What to work on
Skip the pictures. Return exactly the lines from the one containing "D204: LED orange" through the end of the entries below.

[Data excerpts]
-.-.-

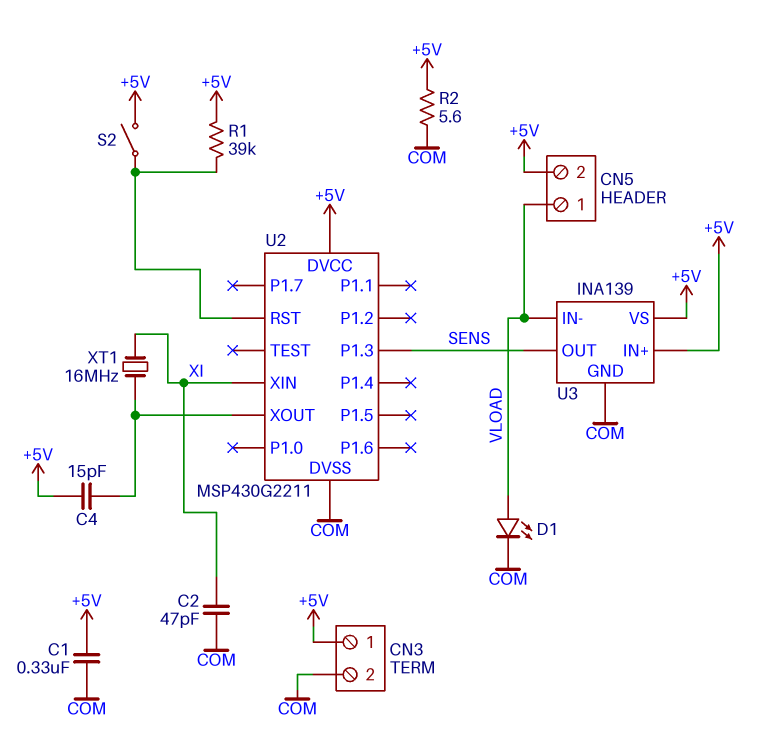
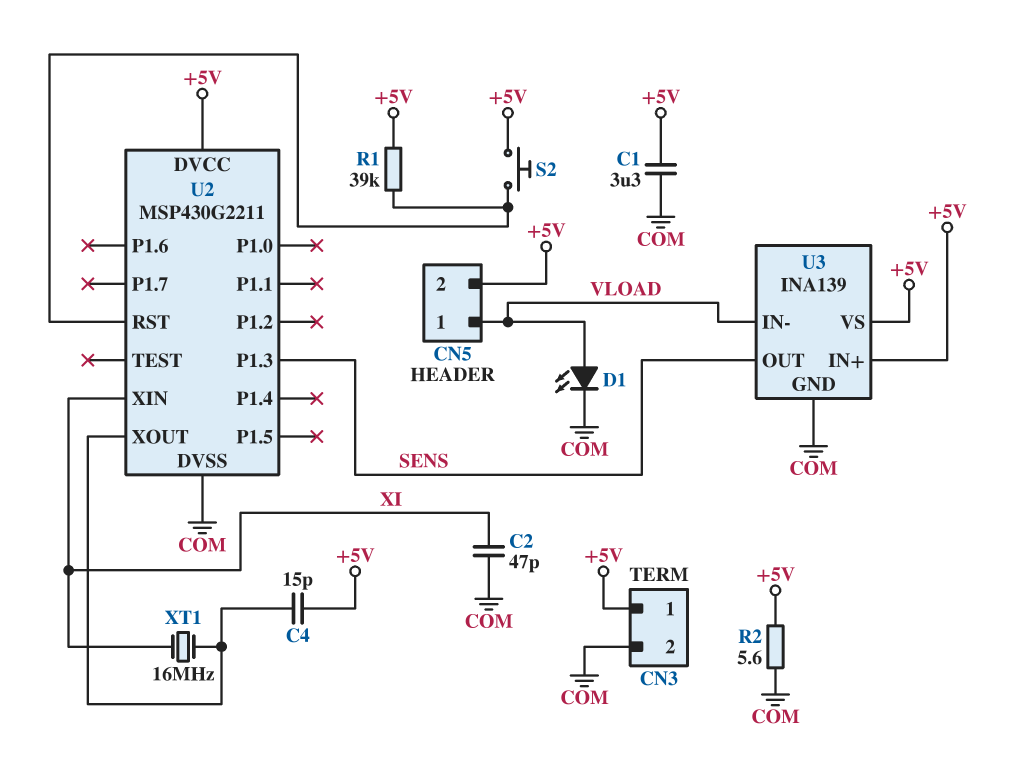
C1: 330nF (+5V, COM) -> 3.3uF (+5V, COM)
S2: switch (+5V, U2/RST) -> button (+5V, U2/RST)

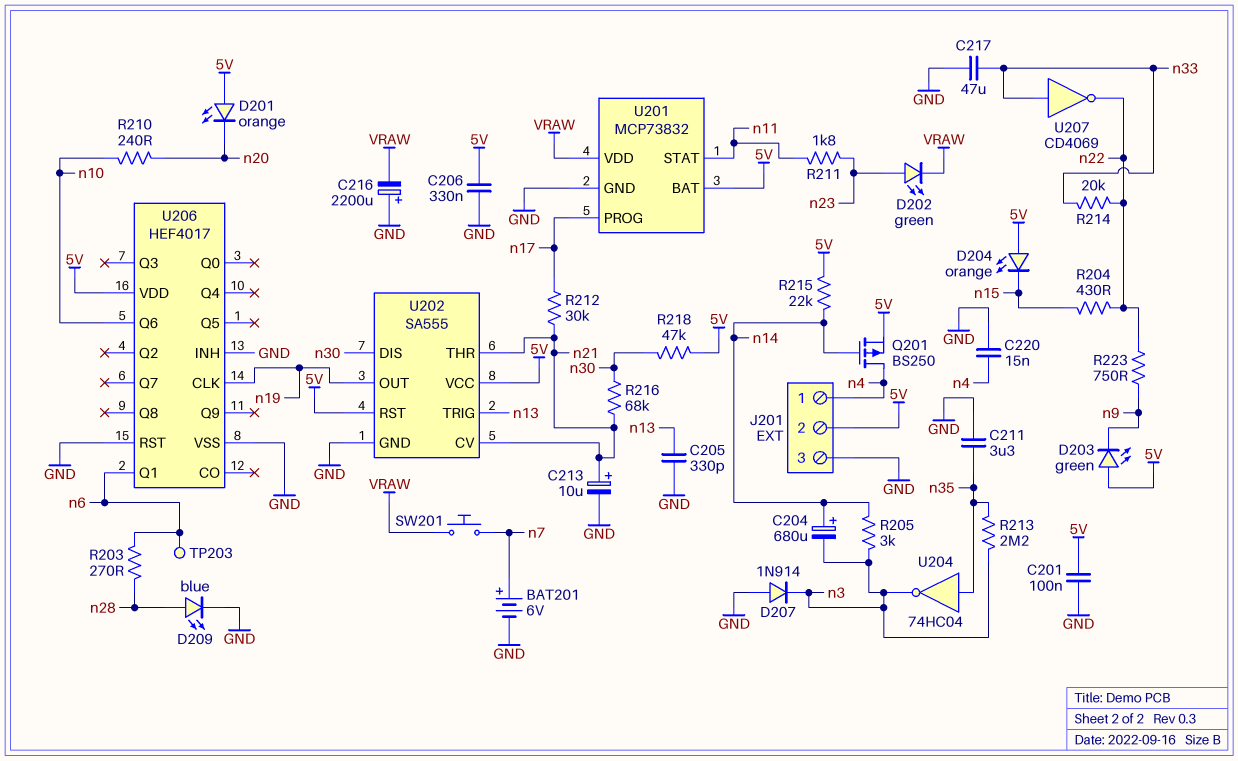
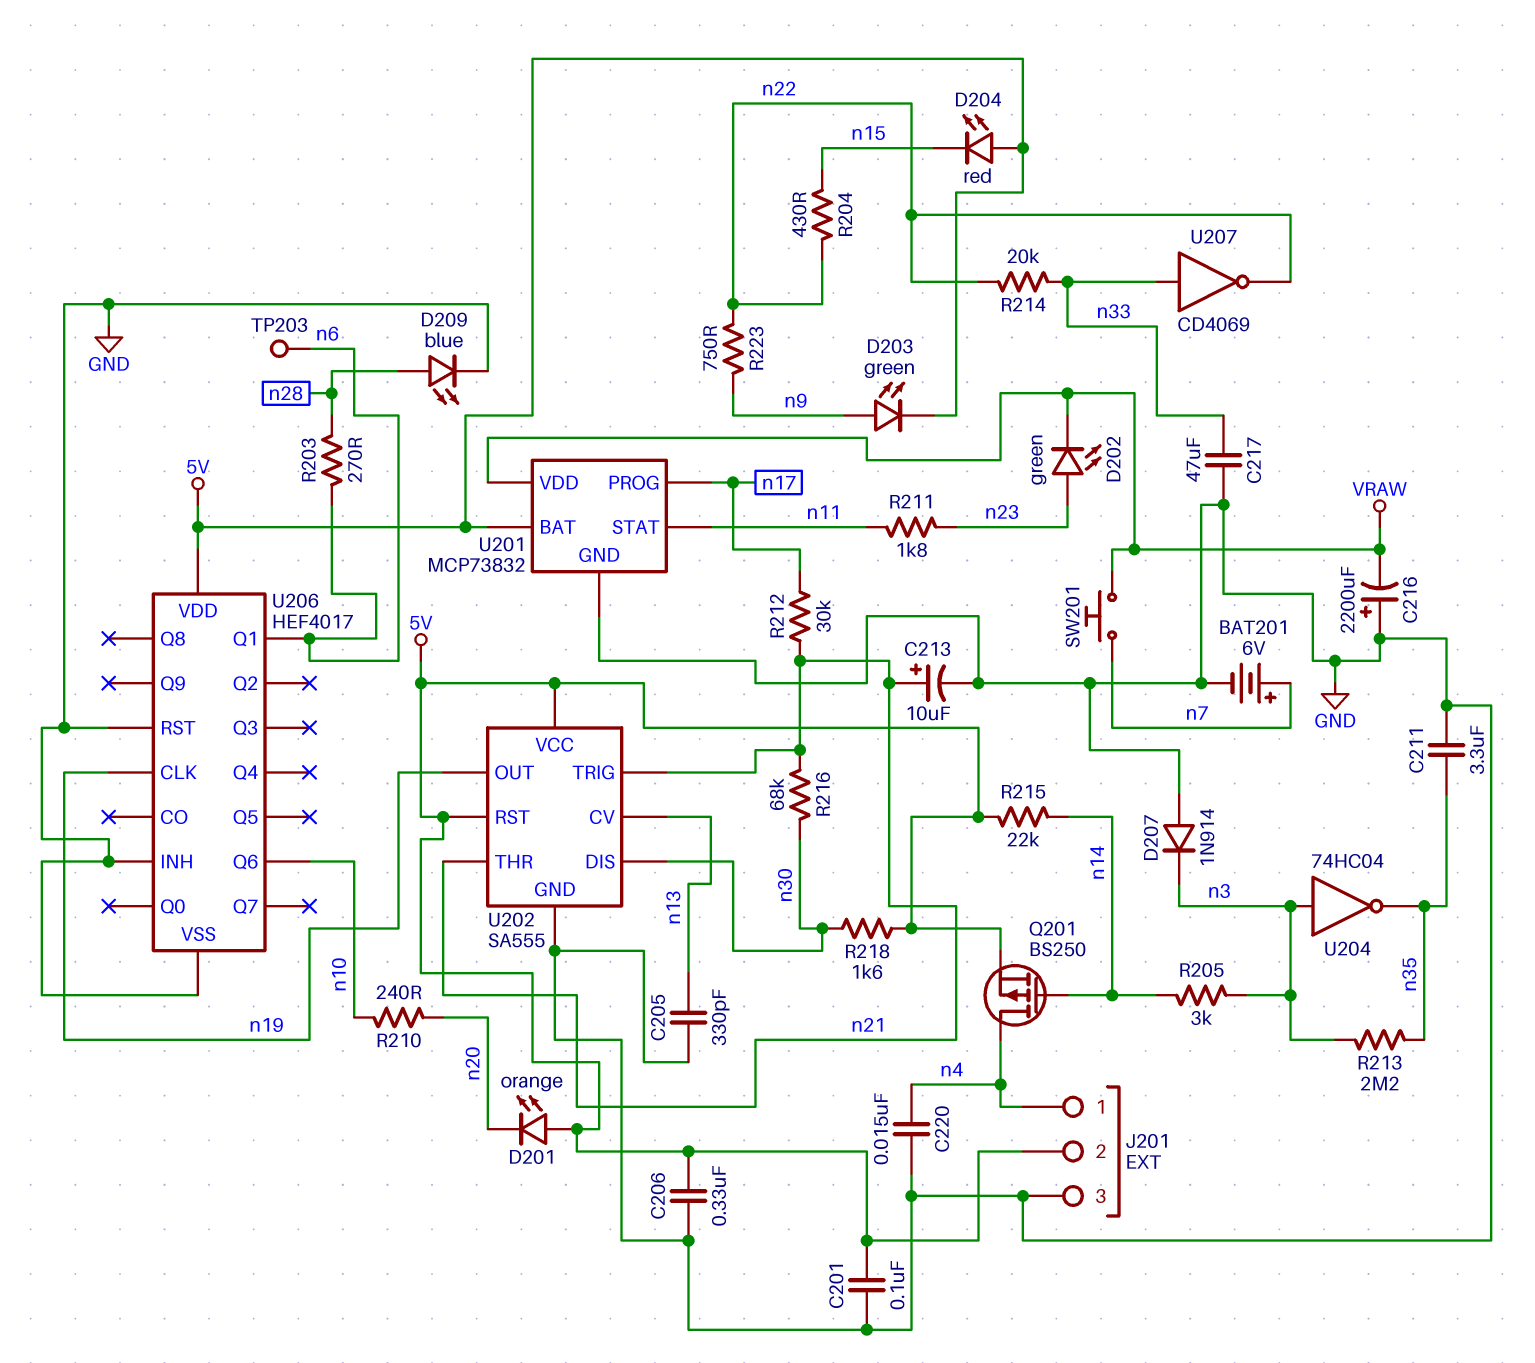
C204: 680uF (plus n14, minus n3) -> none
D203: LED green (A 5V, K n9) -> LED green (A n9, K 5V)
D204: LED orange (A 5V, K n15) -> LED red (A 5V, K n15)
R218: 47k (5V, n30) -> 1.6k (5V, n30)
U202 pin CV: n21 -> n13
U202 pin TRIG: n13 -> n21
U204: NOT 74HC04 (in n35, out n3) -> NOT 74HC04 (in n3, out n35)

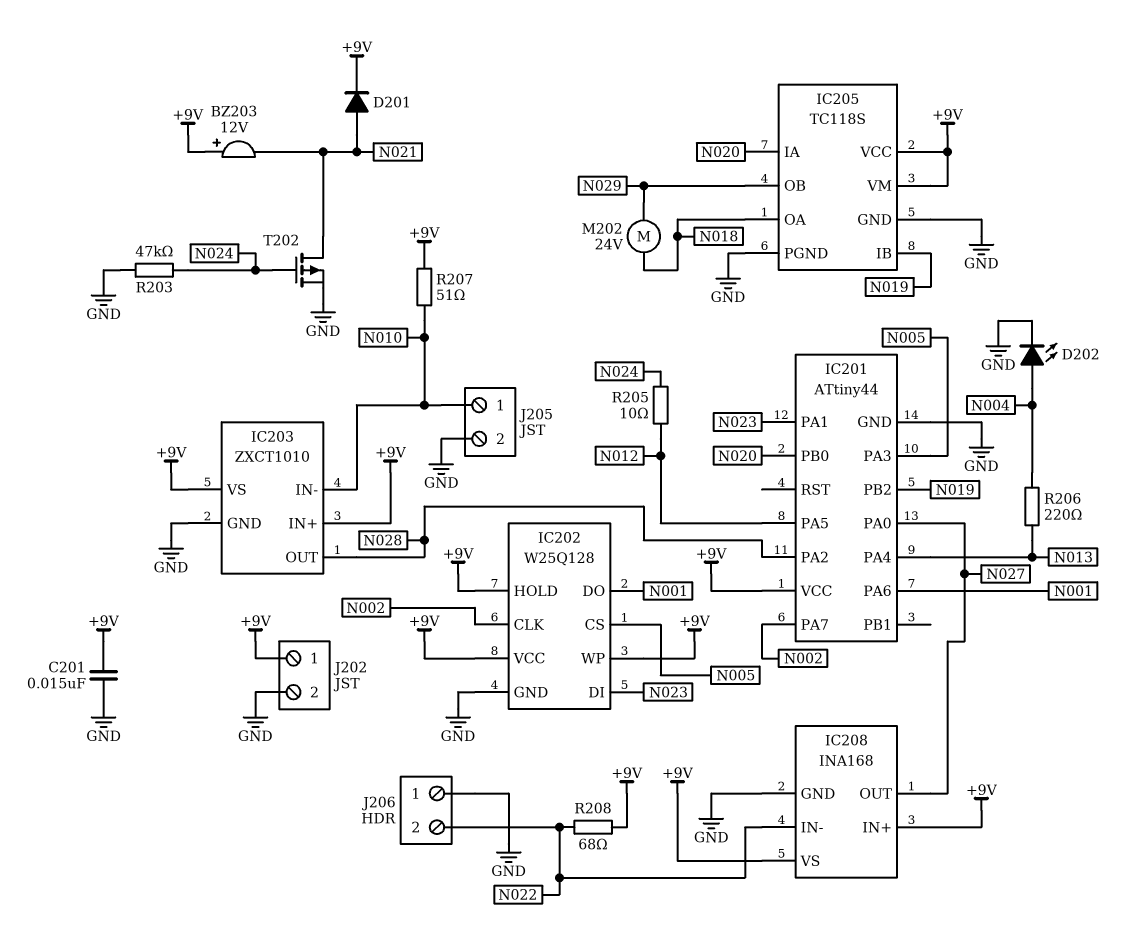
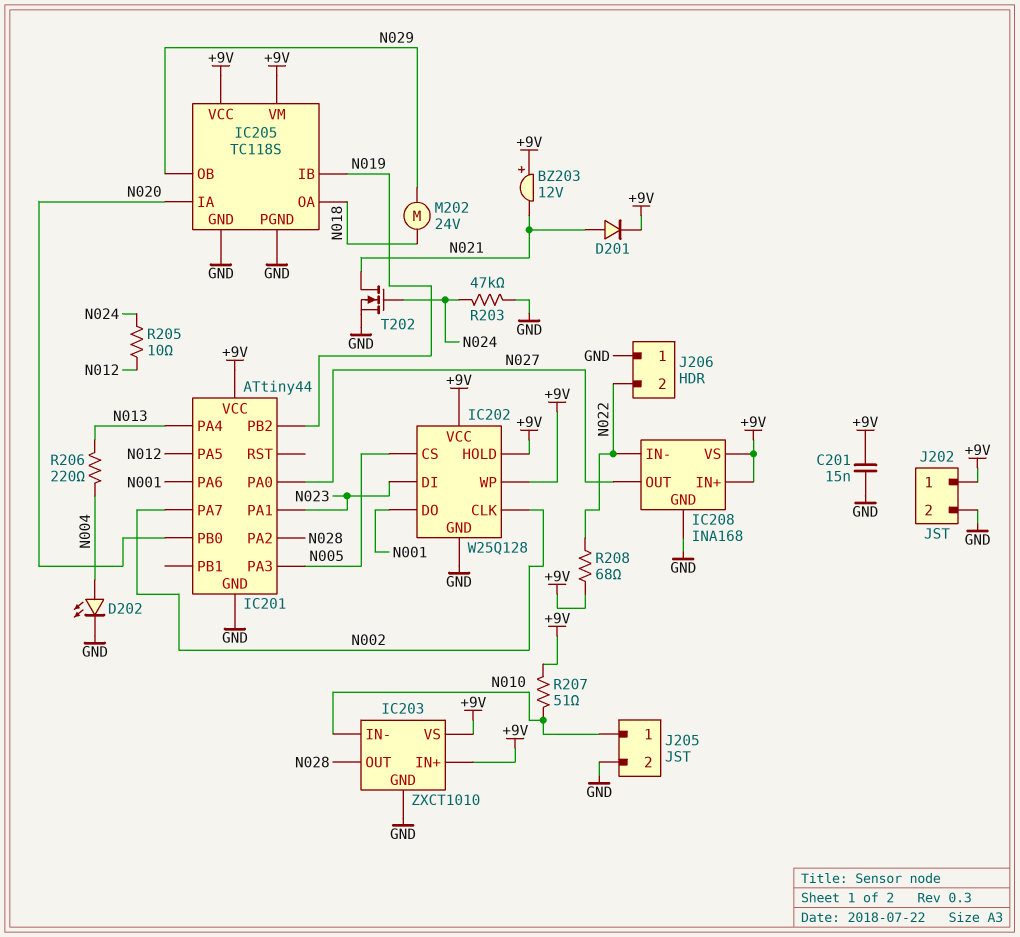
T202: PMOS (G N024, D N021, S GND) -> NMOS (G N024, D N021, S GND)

-.-.-

Result
D204: LED orange (A 5V, K n15) -> LED red (A 5V, K n15)
R218: 47k (5V, n30) -> 1.6k (5V, n30)
U202 pin CV: n21 -> n13
U202 pin TRIG: n13 -> n21
U204: NOT 74HC04 (in n35, out n3) -> NOT 74HC04 (in n3, out n35)

T202: PMOS (G N024, D N021, S GND) -> NMOS (G N024, D N021, S GND)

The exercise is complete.